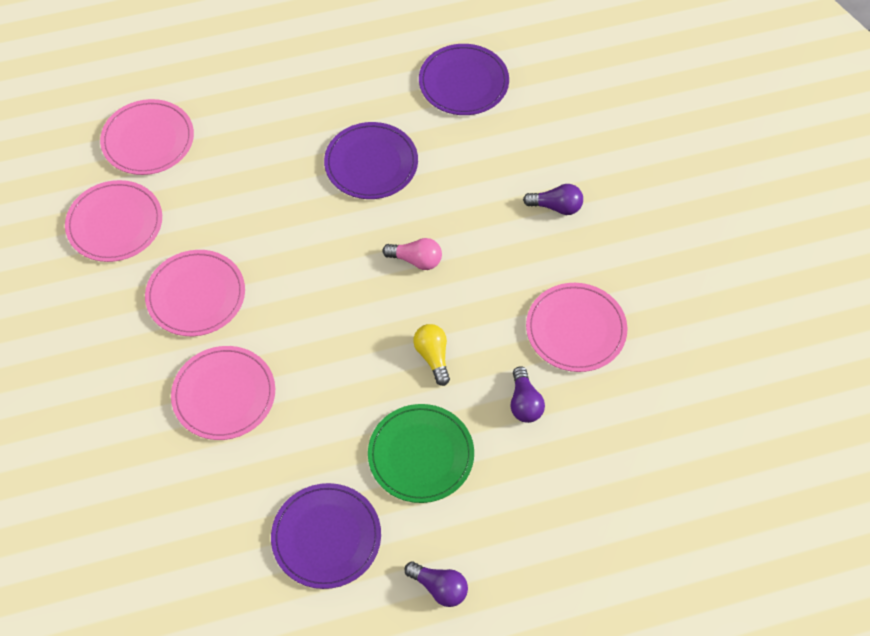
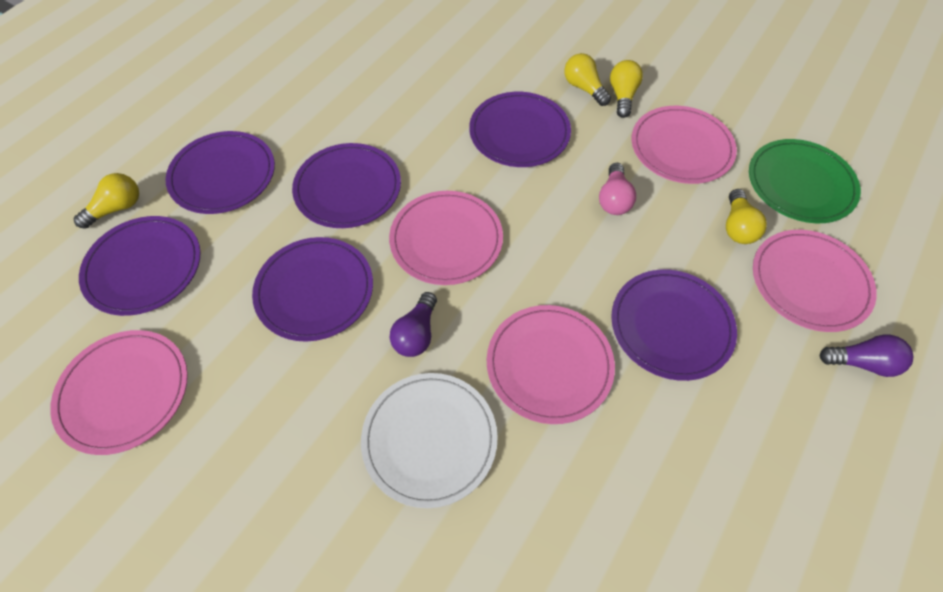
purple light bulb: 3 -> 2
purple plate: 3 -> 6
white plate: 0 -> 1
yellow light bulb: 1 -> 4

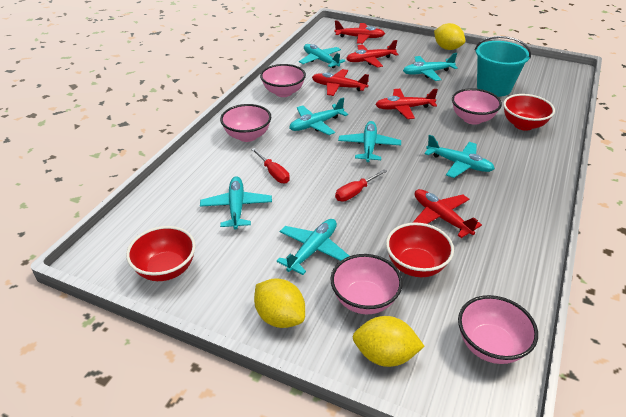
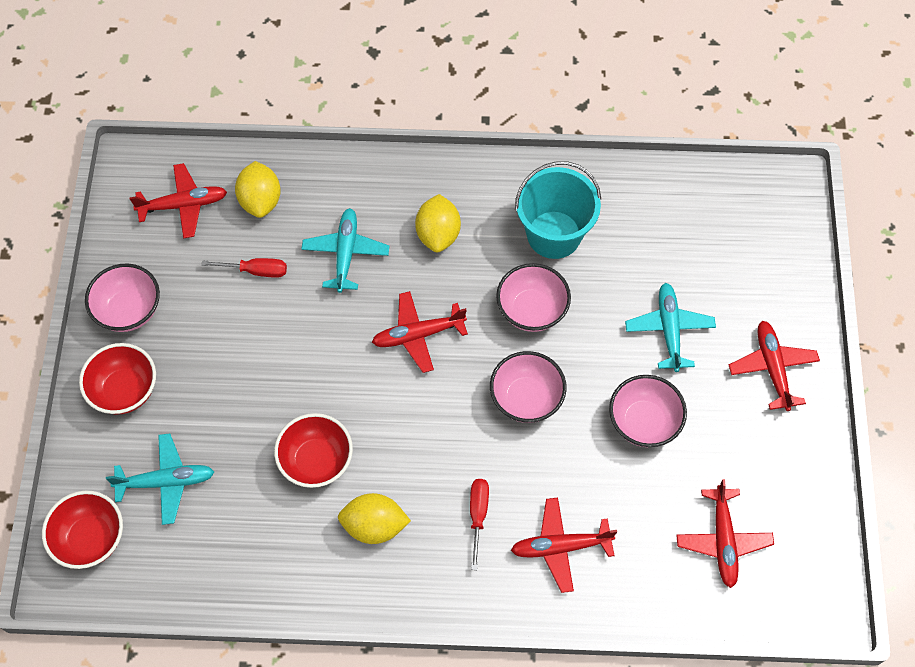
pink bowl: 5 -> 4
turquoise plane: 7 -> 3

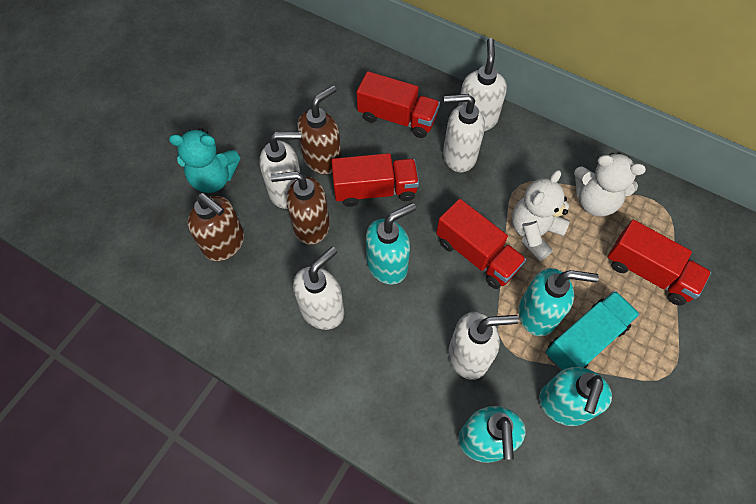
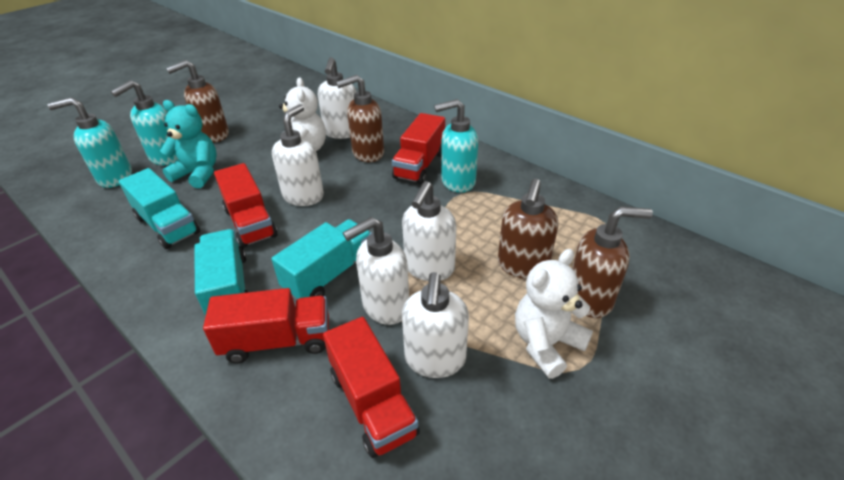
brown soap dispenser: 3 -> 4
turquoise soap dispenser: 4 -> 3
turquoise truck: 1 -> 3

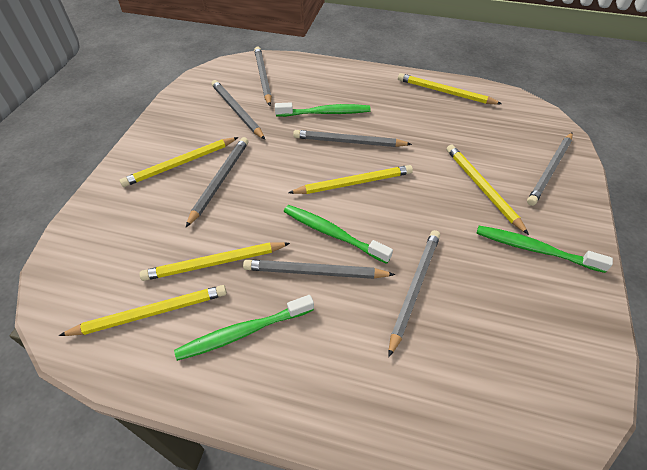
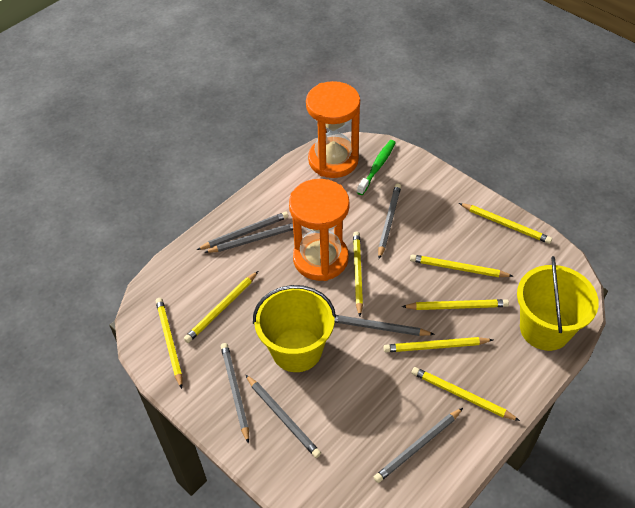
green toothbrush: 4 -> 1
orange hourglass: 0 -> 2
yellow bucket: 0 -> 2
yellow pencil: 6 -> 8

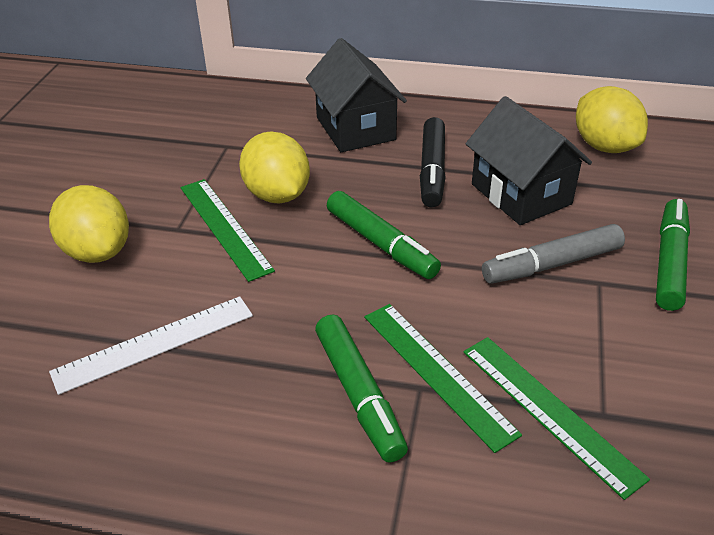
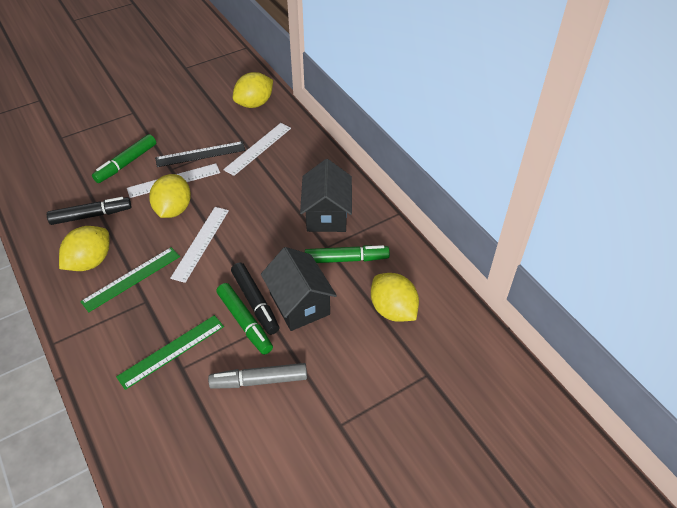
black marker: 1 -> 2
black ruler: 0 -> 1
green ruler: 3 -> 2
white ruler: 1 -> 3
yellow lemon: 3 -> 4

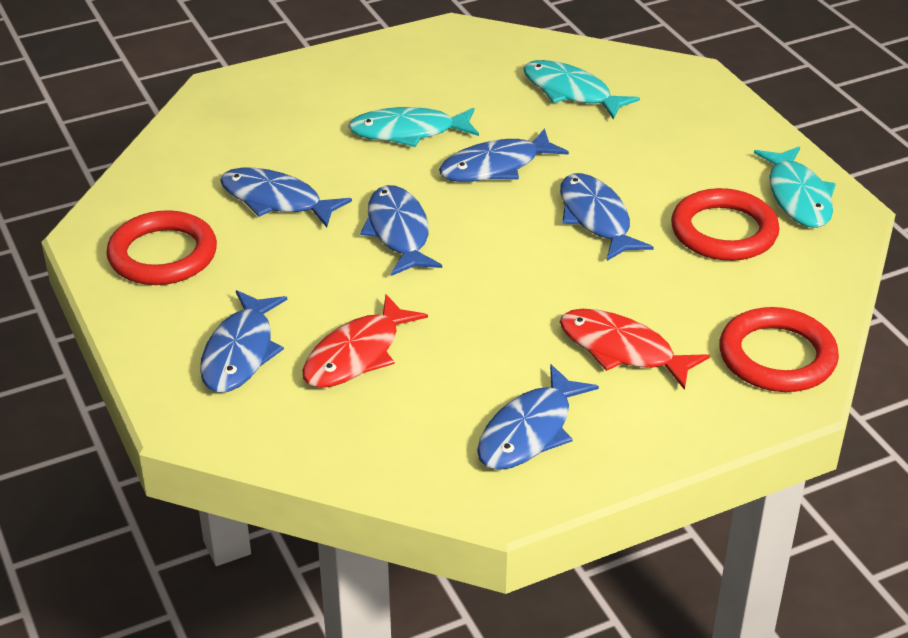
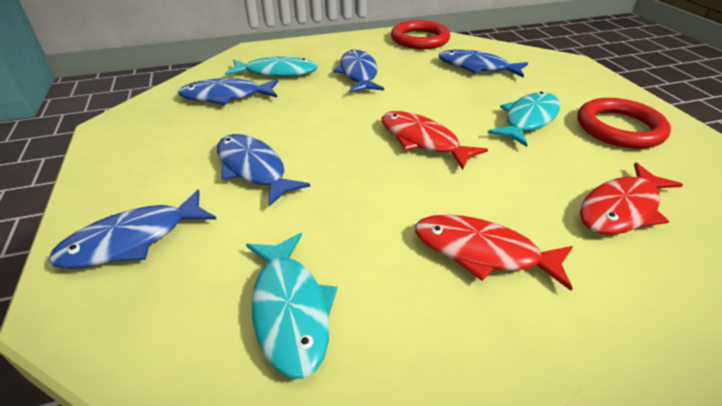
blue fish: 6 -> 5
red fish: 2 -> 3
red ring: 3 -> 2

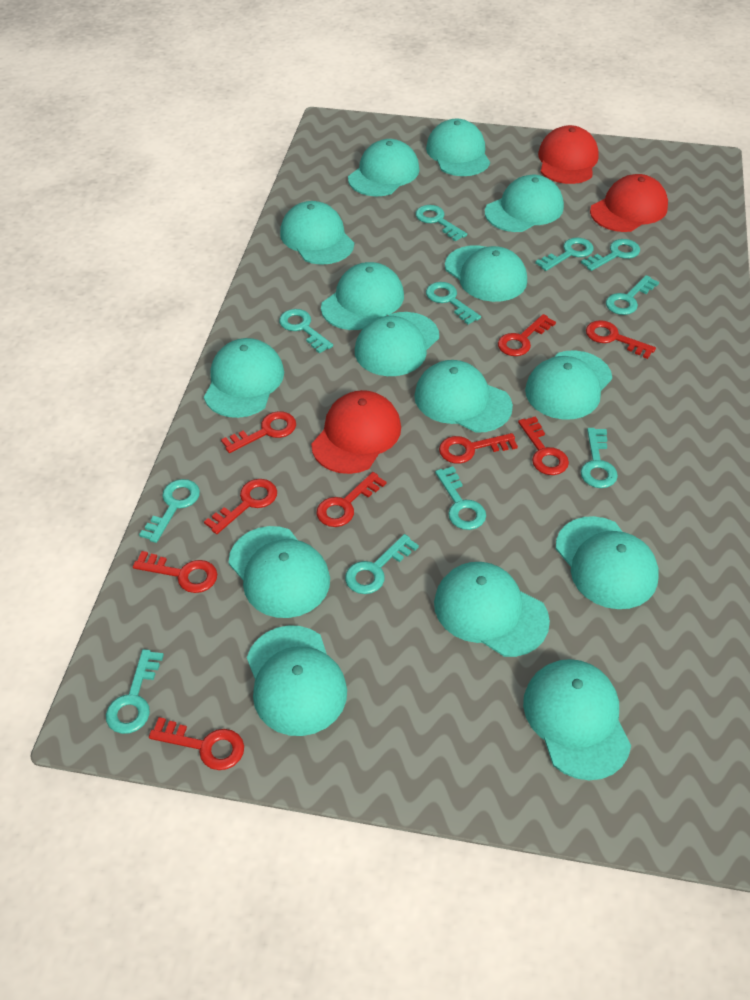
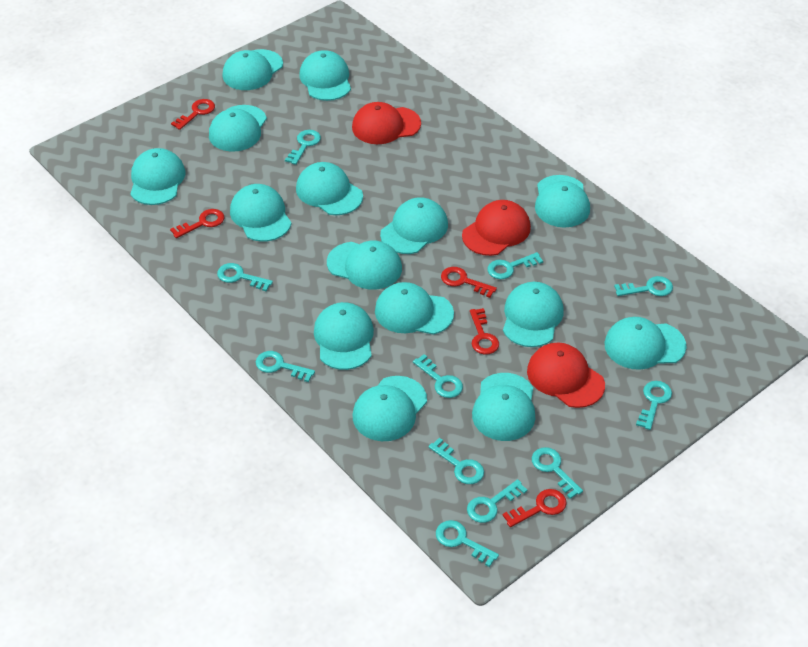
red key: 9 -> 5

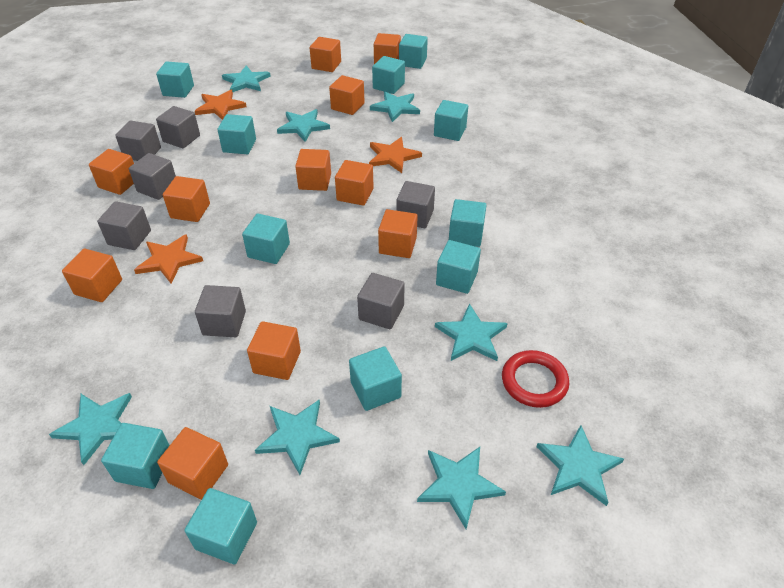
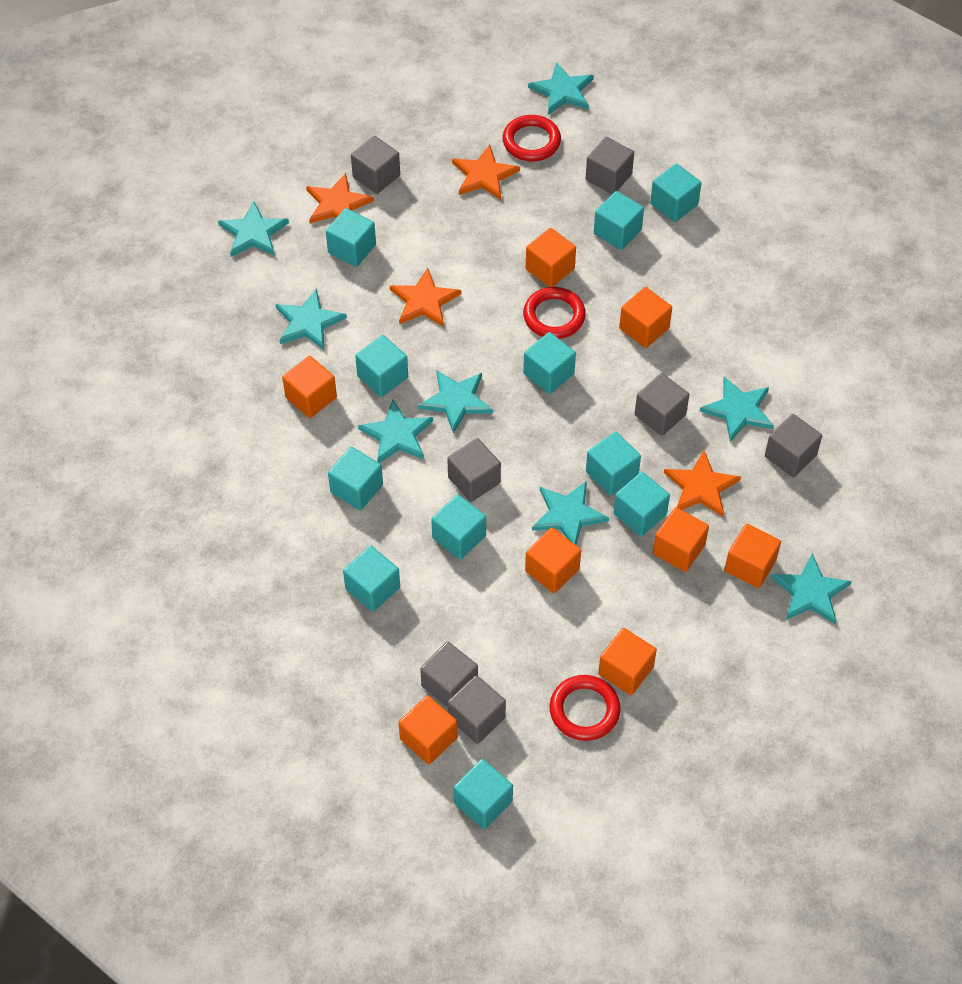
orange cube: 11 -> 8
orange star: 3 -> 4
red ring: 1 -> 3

:::

## What is expected
Copying starts at the line containing "green toothbrush: 4 -> 1" and ends at the last line of the material above; repeat only those lines exactly and omit the pictures.

## Solution
green toothbrush: 4 -> 1
orange hourglass: 0 -> 2
yellow bucket: 0 -> 2
yellow pencil: 6 -> 8

black marker: 1 -> 2
black ruler: 0 -> 1
green ruler: 3 -> 2
white ruler: 1 -> 3
yellow lemon: 3 -> 4

blue fish: 6 -> 5
red fish: 2 -> 3
red ring: 3 -> 2

red key: 9 -> 5

orange cube: 11 -> 8
orange star: 3 -> 4
red ring: 1 -> 3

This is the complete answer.